▶ **THE RECORDS**
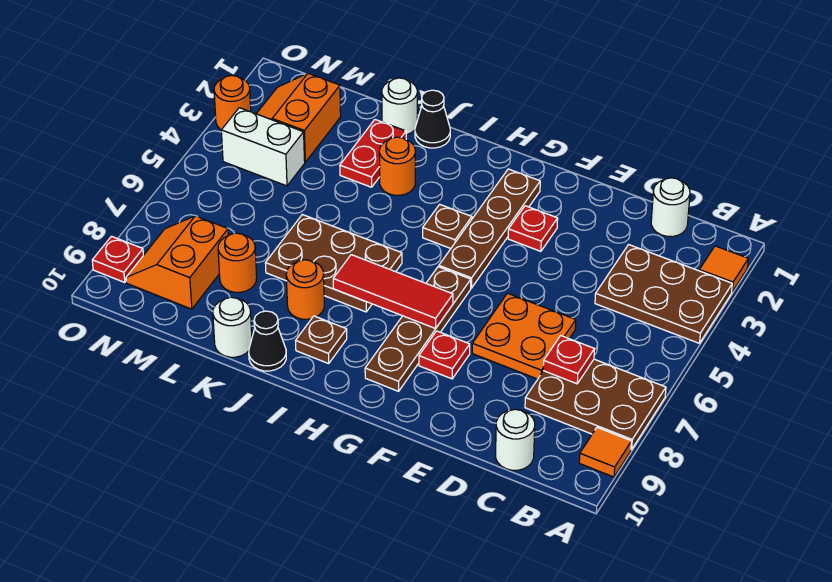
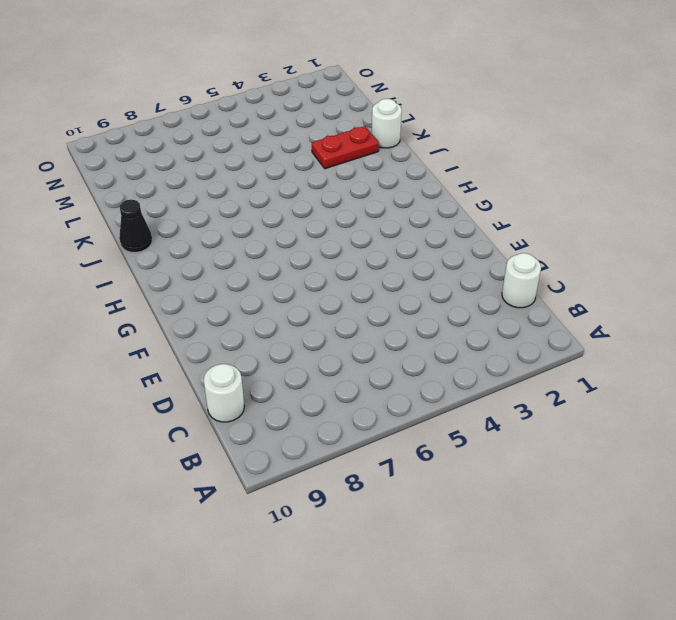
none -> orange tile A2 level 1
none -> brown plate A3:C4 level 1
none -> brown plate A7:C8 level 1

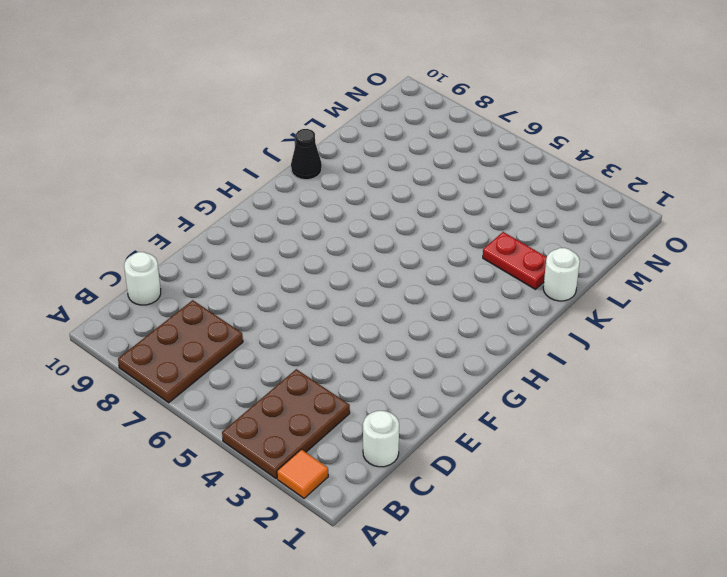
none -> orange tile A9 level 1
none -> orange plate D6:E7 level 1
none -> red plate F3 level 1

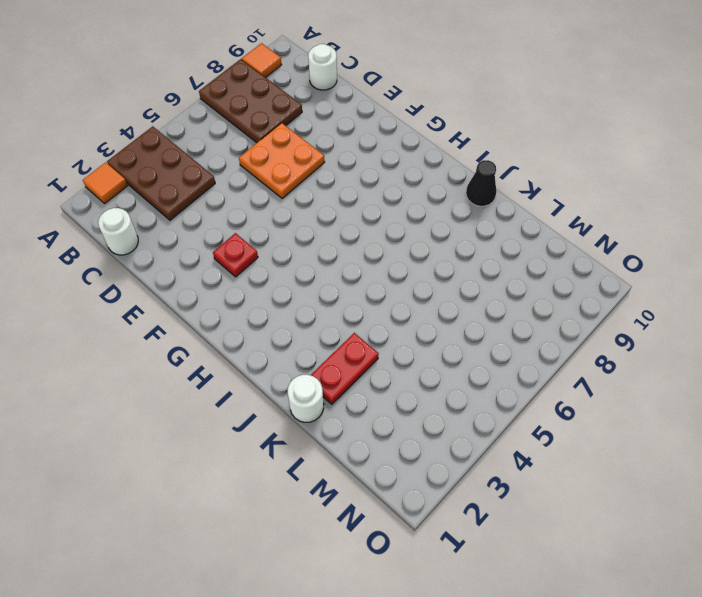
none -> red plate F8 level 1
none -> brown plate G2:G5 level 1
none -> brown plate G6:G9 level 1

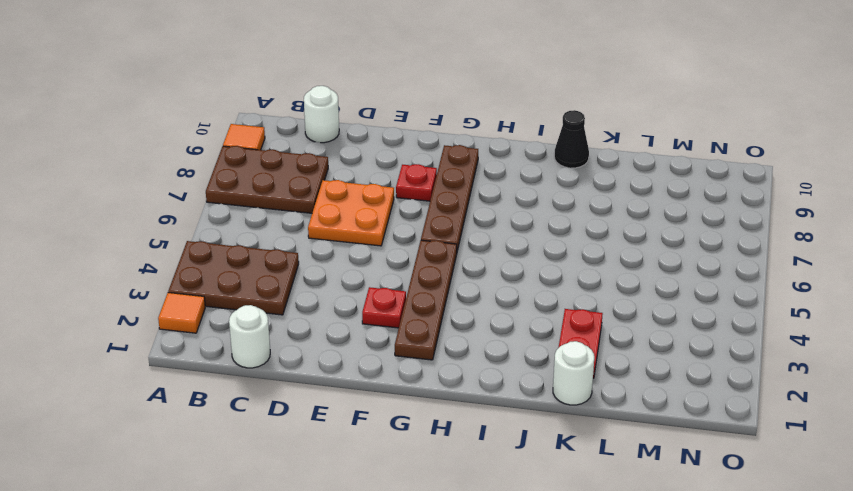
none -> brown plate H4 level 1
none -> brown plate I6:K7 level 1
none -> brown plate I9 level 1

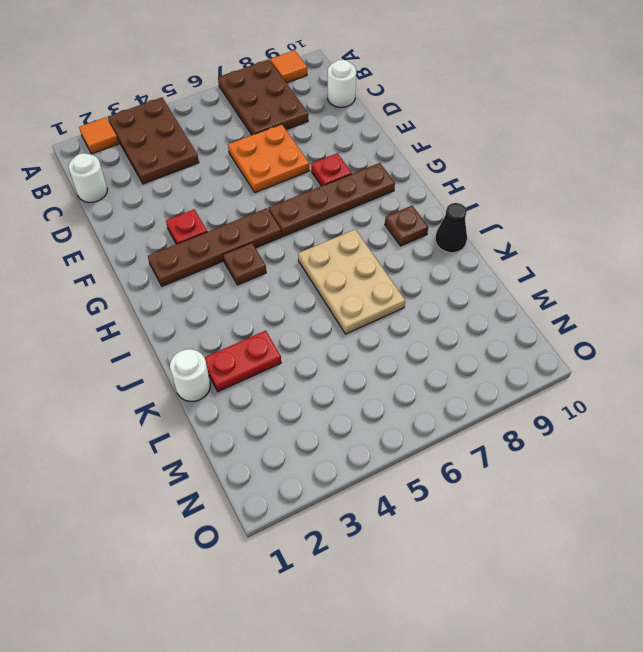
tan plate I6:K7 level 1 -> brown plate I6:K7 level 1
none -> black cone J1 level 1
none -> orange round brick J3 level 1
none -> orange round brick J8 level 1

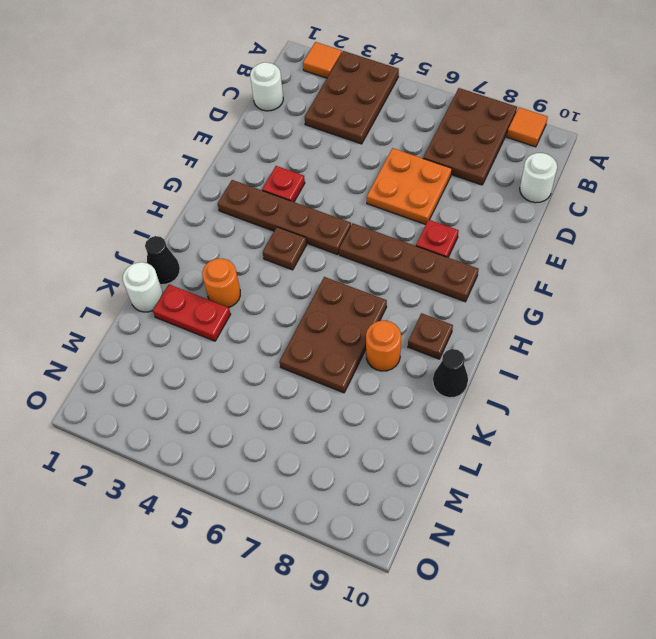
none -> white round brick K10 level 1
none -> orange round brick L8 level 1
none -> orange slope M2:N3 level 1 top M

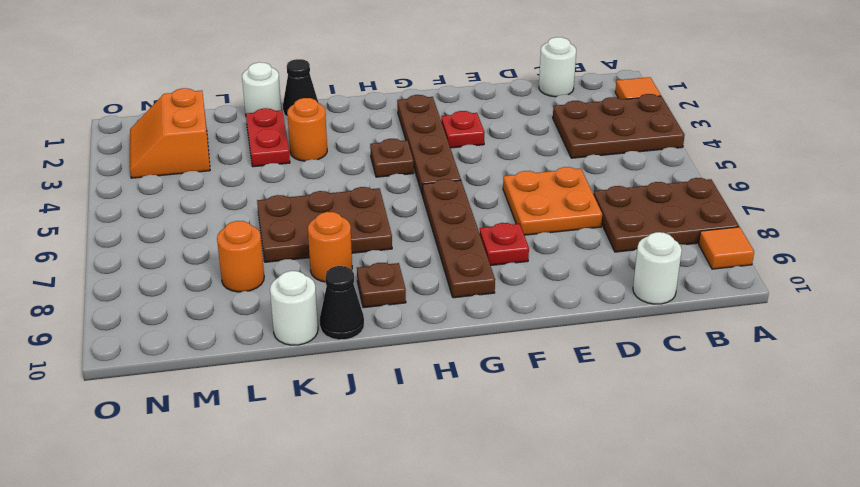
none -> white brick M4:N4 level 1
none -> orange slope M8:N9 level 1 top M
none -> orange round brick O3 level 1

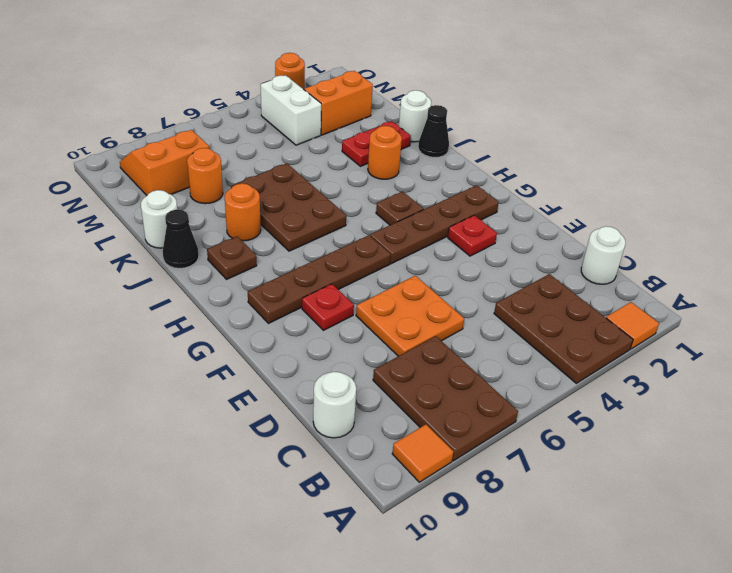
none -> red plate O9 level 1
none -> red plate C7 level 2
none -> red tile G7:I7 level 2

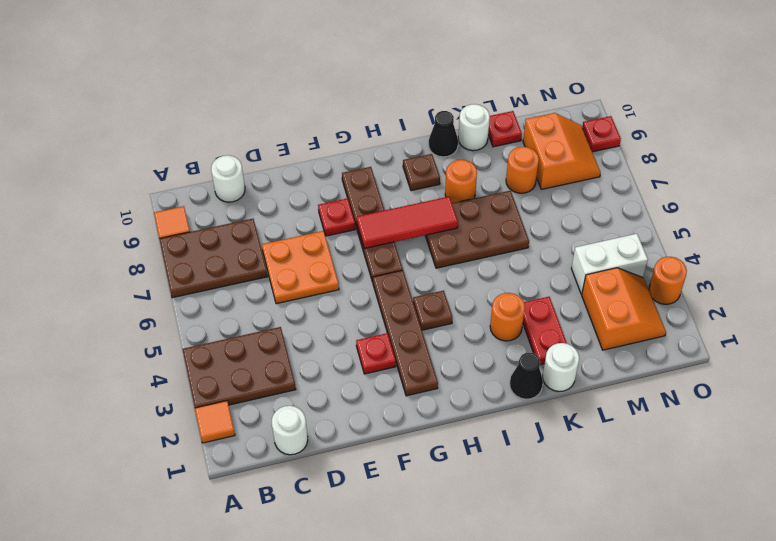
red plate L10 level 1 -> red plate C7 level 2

...

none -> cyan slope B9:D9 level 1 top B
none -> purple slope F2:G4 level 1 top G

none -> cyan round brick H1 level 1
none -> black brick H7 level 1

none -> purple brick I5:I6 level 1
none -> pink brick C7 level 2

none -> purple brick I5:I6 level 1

---

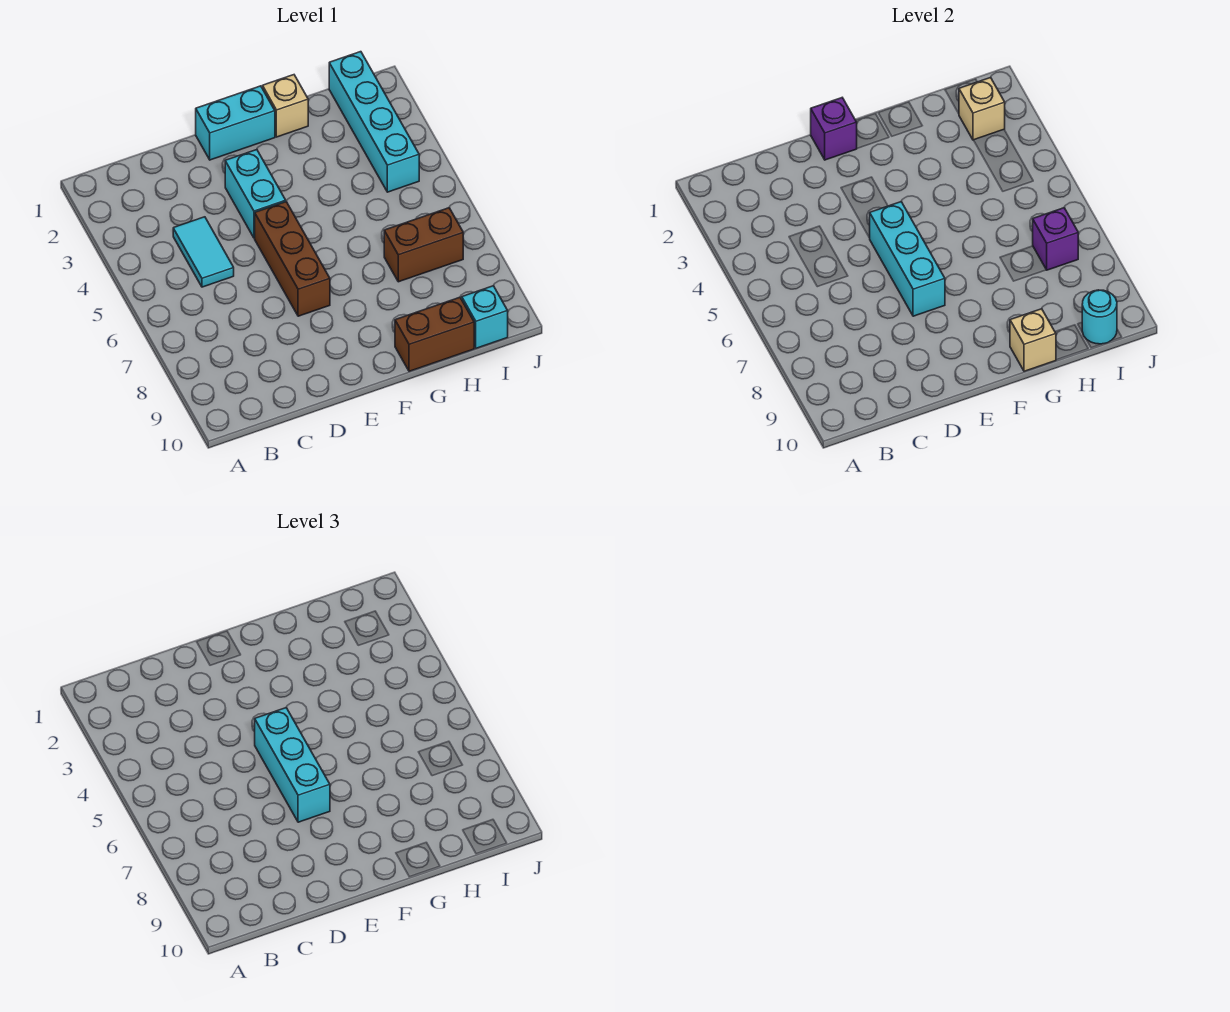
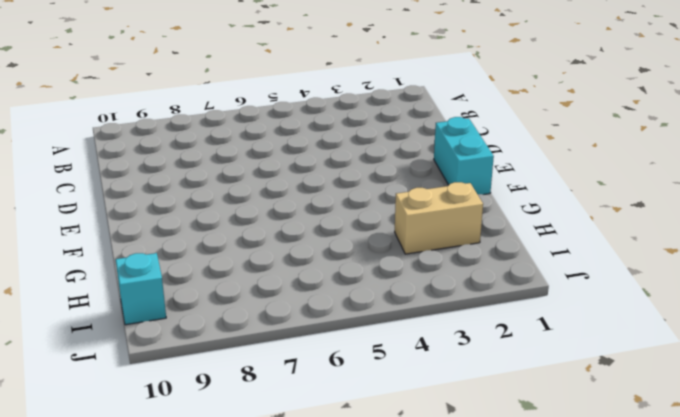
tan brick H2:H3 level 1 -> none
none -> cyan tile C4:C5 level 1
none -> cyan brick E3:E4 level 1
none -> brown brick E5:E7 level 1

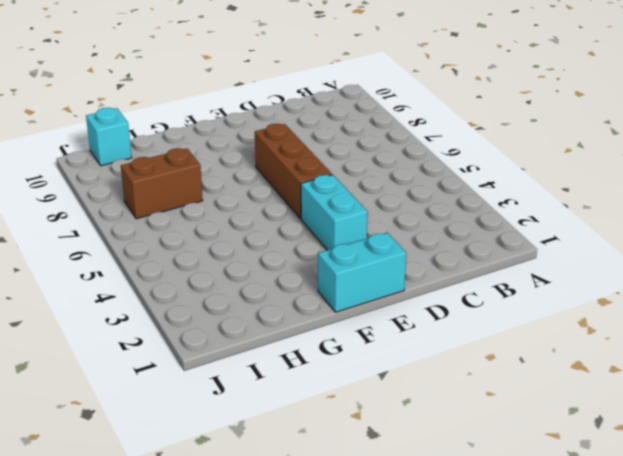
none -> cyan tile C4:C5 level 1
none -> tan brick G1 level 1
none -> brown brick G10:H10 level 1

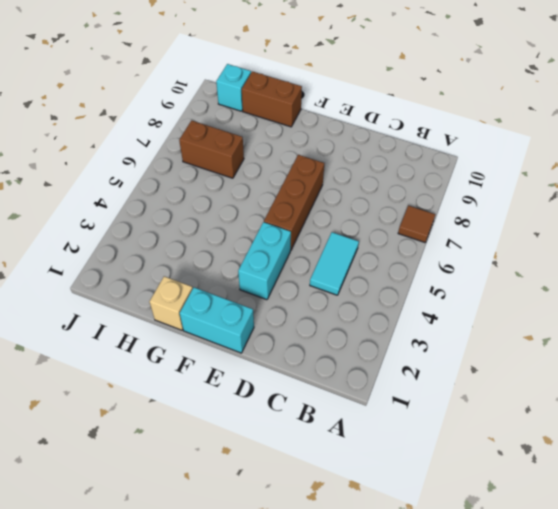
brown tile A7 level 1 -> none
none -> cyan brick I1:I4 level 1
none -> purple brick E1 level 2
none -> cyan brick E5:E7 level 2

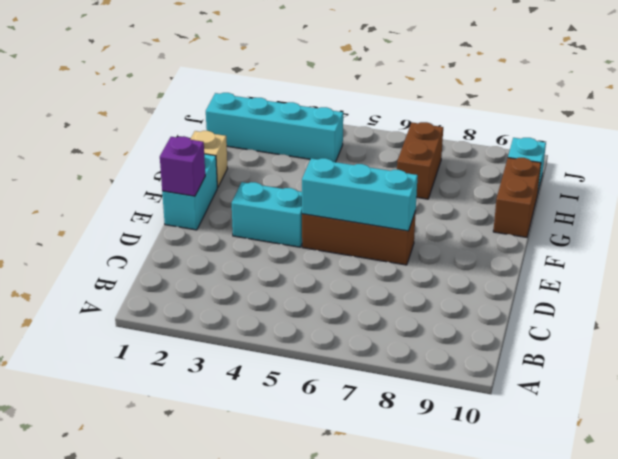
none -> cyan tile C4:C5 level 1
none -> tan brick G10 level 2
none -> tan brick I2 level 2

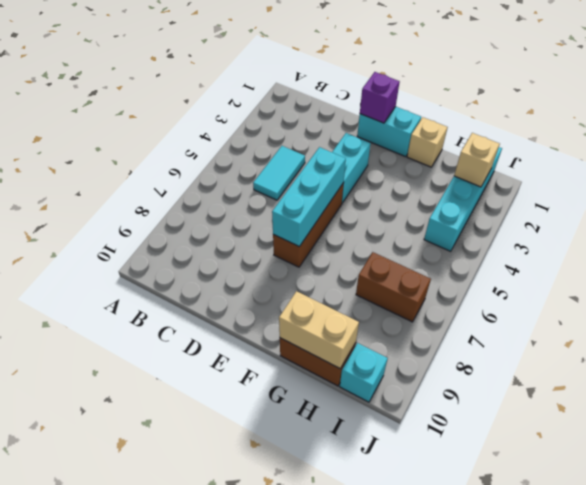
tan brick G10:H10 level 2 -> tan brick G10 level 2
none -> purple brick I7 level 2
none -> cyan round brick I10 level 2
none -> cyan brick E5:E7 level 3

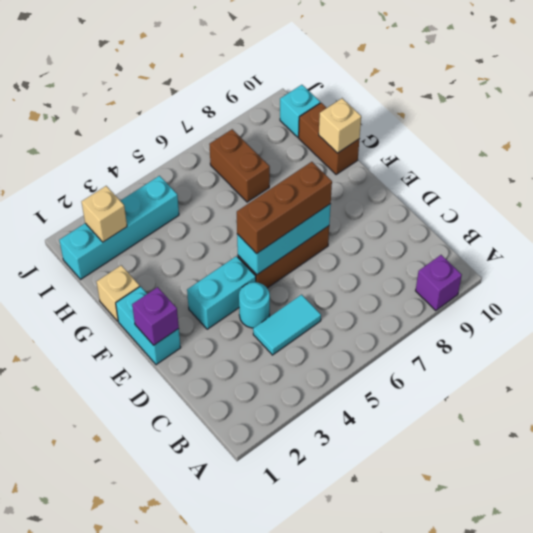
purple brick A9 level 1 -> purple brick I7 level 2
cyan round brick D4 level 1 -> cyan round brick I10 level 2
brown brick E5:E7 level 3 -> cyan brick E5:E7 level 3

▶ **WHAT NEEDS TO BE DONE**
State only the number of lines above that contain the word "purple".

▶ **WRITTEN RESPONSE**
6